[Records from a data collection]

*** Block opens ***

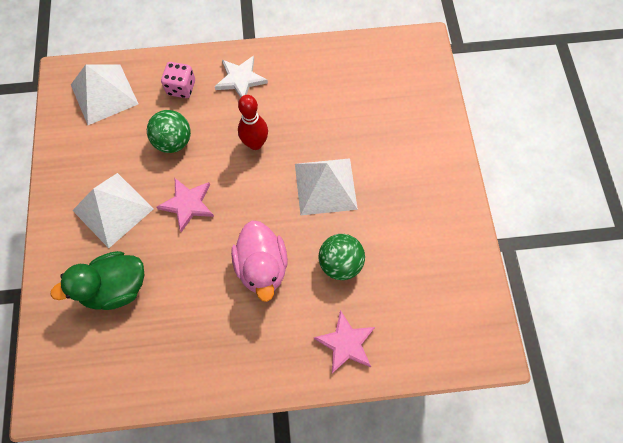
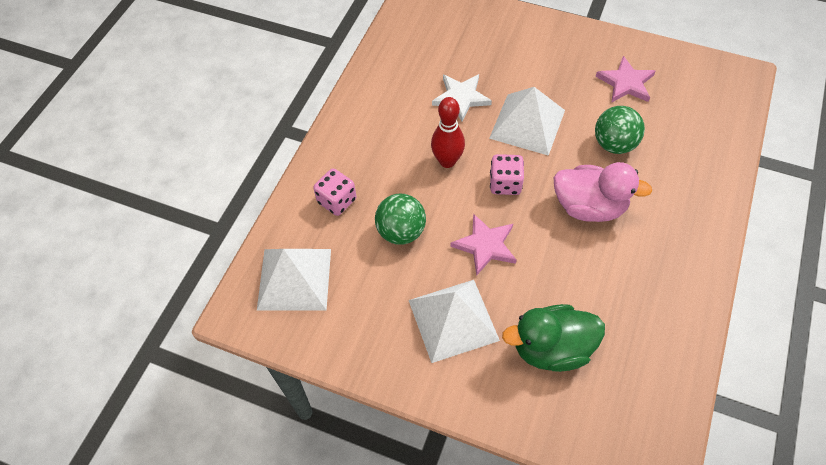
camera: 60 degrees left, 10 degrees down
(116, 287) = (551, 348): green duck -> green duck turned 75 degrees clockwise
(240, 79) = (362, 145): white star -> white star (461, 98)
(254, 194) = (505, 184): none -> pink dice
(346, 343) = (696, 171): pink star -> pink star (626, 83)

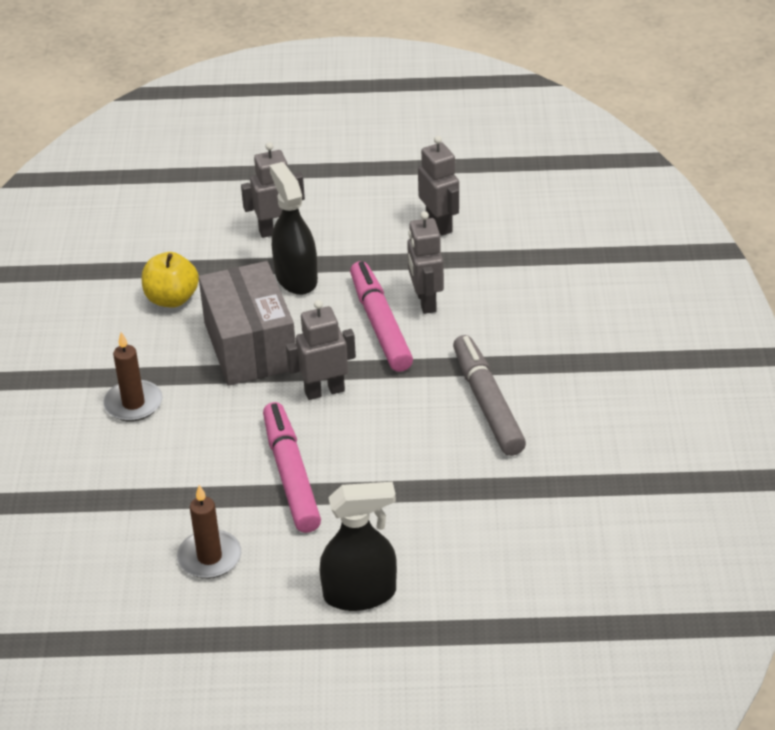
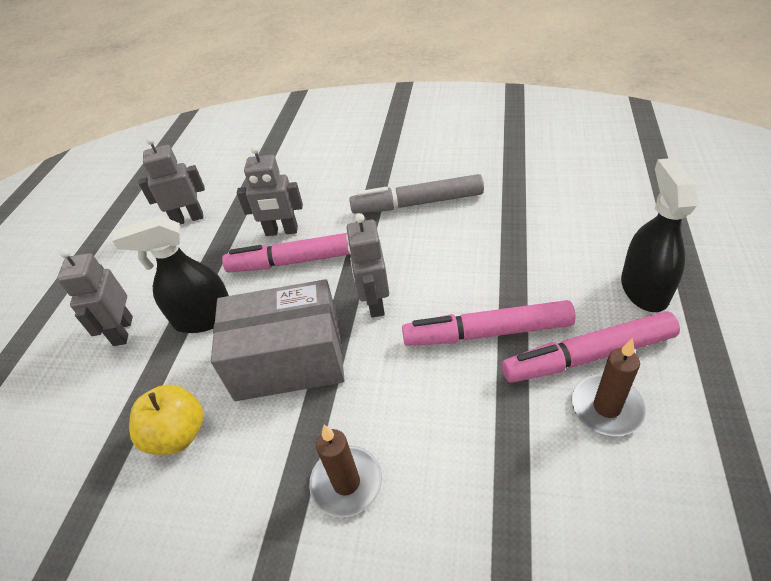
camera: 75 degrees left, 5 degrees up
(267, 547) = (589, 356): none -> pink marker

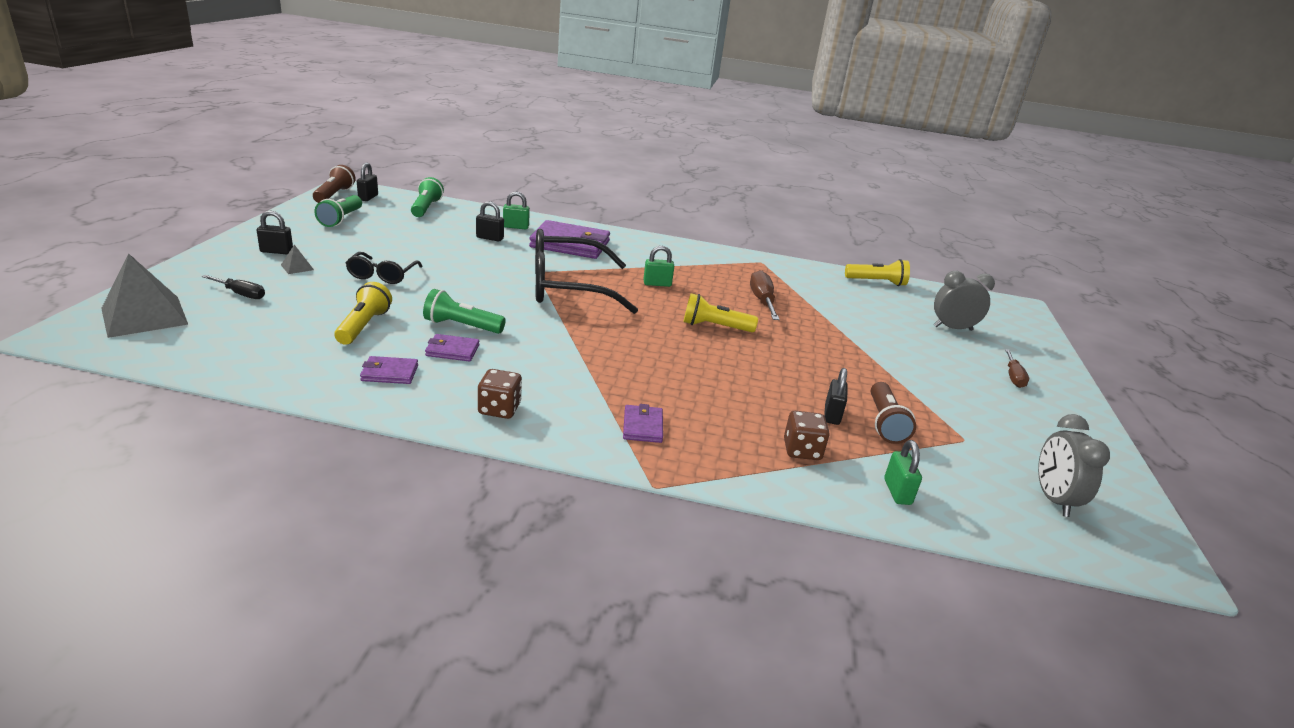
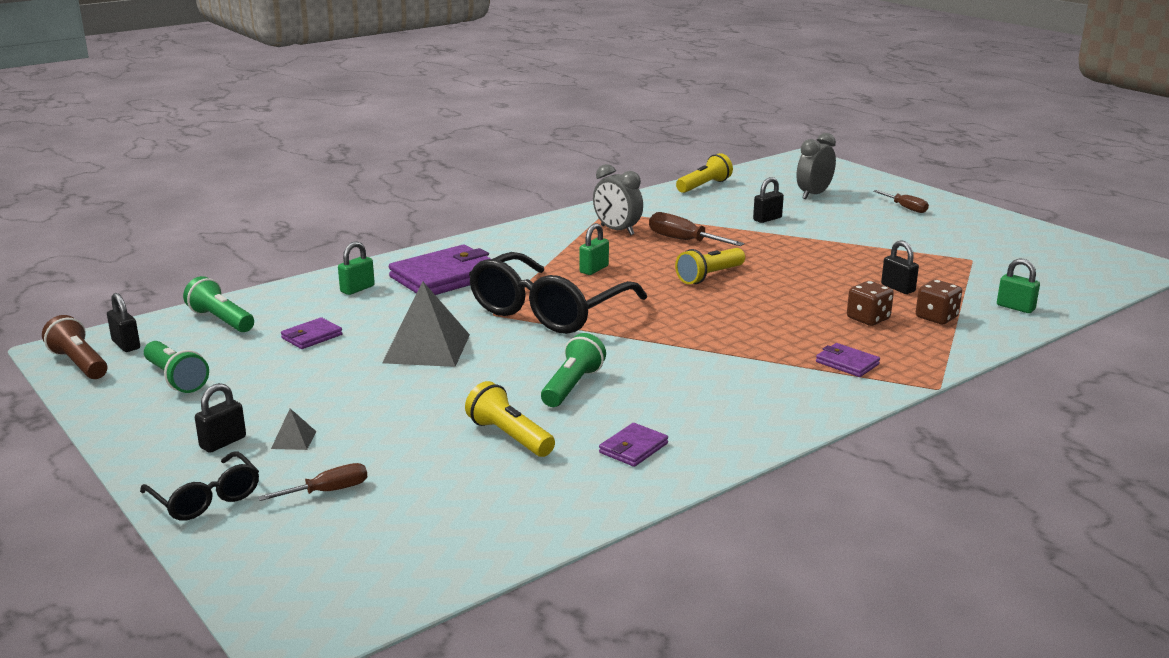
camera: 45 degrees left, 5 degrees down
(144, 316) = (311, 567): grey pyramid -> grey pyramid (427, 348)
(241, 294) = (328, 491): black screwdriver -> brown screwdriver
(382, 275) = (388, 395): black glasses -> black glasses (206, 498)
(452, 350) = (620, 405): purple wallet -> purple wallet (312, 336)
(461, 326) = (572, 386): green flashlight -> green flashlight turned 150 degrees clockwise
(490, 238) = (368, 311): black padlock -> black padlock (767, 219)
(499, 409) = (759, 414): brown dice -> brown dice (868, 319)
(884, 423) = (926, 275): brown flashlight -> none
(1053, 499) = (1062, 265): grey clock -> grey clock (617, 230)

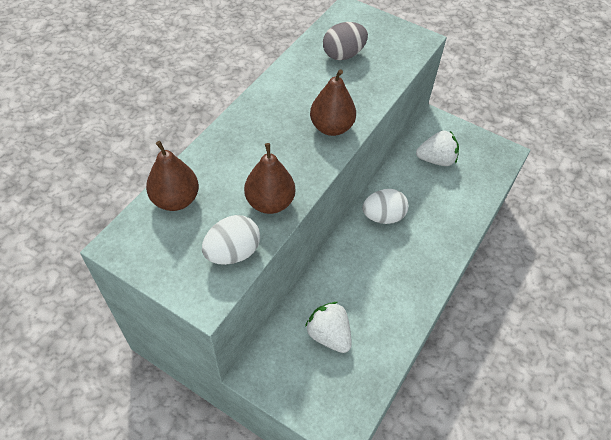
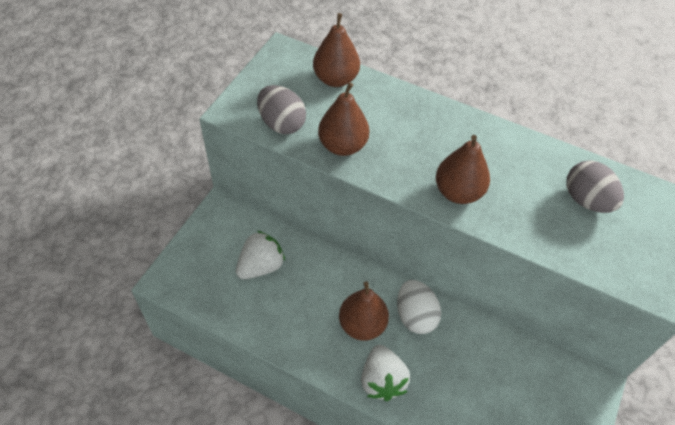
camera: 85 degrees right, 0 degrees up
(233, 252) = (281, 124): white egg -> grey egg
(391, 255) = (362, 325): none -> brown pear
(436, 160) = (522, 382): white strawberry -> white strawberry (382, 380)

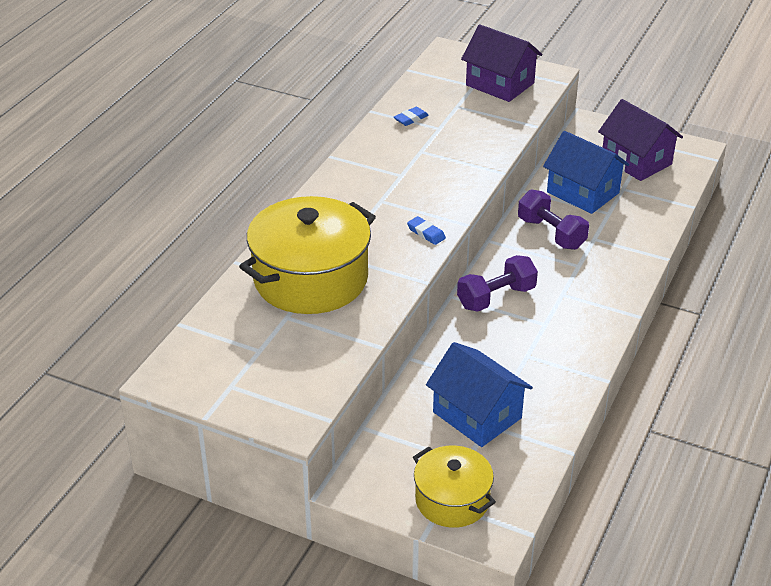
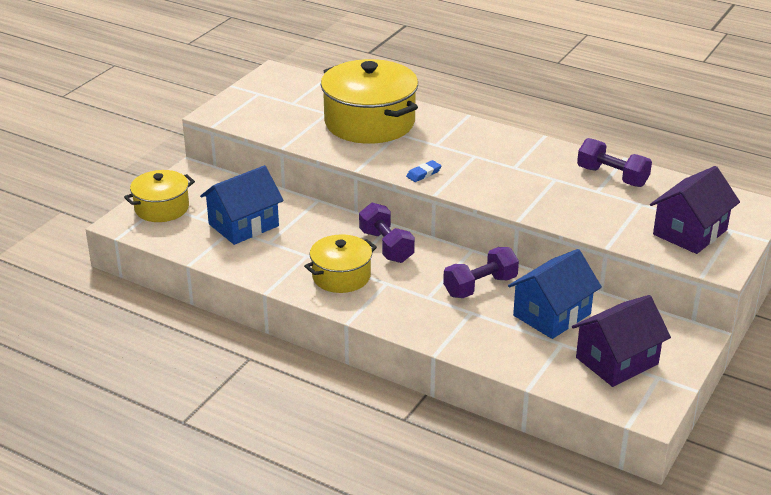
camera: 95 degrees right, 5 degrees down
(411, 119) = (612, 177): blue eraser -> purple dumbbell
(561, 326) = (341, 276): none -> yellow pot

*** Block closes ***

> **Task directions**:
Output a verbatim copy of all entries above; no pictures go in it.

> **Answer section**:
camera: 60 degrees left, 10 degrees down
(116, 287) = (551, 348): green duck -> green duck turned 75 degrees clockwise
(240, 79) = (362, 145): white star -> white star (461, 98)
(254, 194) = (505, 184): none -> pink dice
(346, 343) = (696, 171): pink star -> pink star (626, 83)

camera: 75 degrees left, 5 degrees up
(267, 547) = (589, 356): none -> pink marker

camera: 45 degrees left, 5 degrees down
(144, 316) = (311, 567): grey pyramid -> grey pyramid (427, 348)
(241, 294) = (328, 491): black screwdriver -> brown screwdriver
(382, 275) = (388, 395): black glasses -> black glasses (206, 498)
(452, 350) = (620, 405): purple wallet -> purple wallet (312, 336)
(461, 326) = (572, 386): green flashlight -> green flashlight turned 150 degrees clockwise
(490, 238) = (368, 311): black padlock -> black padlock (767, 219)
(499, 409) = (759, 414): brown dice -> brown dice (868, 319)
(884, 423) = (926, 275): brown flashlight -> none
(1053, 499) = (1062, 265): grey clock -> grey clock (617, 230)

camera: 85 degrees right, 0 degrees up
(233, 252) = (281, 124): white egg -> grey egg
(391, 255) = (362, 325): none -> brown pear
(436, 160) = (522, 382): white strawberry -> white strawberry (382, 380)

camera: 95 degrees right, 5 degrees down
(411, 119) = (612, 177): blue eraser -> purple dumbbell
(561, 326) = (341, 276): none -> yellow pot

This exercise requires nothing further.